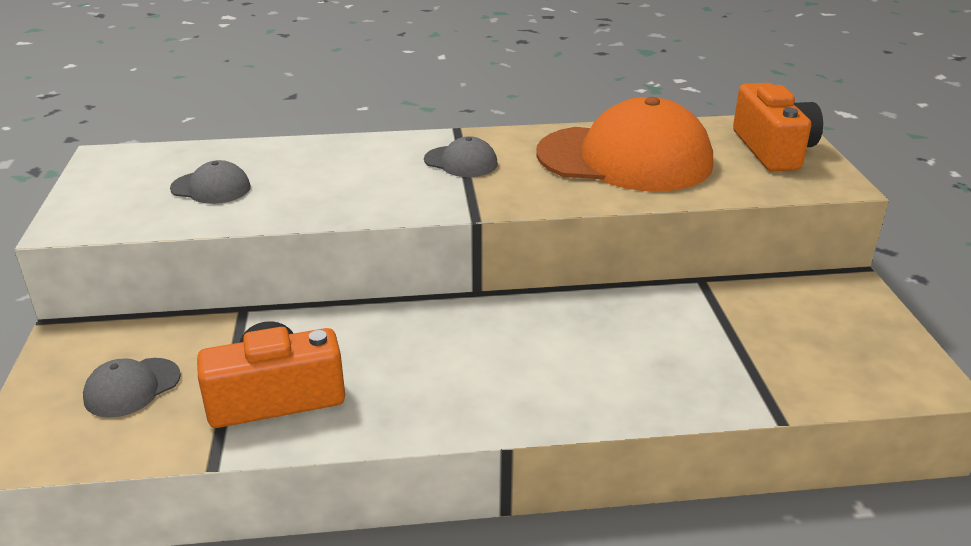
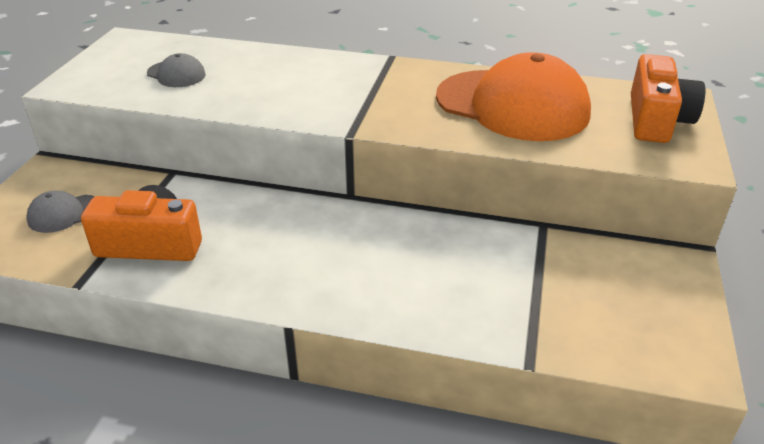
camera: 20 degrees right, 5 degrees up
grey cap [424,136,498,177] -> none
........
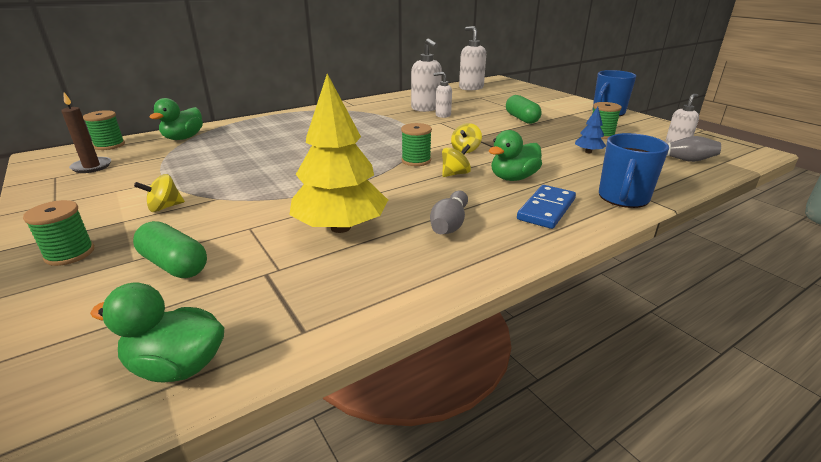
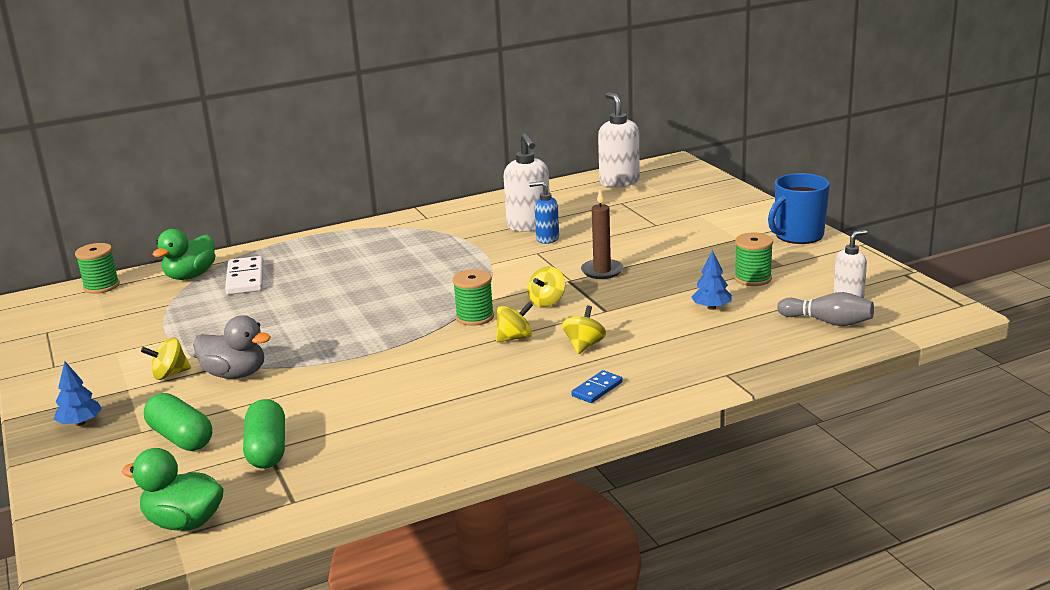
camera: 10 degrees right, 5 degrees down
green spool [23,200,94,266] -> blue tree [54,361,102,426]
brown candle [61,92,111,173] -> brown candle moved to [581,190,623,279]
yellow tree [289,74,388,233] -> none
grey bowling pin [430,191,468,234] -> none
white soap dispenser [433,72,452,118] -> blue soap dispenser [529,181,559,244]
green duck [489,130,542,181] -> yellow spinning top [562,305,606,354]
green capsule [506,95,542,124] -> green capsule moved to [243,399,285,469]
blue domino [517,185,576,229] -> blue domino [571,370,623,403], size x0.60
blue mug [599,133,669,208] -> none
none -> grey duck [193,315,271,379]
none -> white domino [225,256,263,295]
........
## THE PROBLEM:
The reply should hold only the lines of the listing above starting at the line containing "camera: 20 degrees right, 5 degrees up" and ending at the line containing "grey cap [424,136,498,177] -> none", exactly as written.

## REPLY TO THE EXERCISE:
camera: 20 degrees right, 5 degrees up
grey cap [424,136,498,177] -> none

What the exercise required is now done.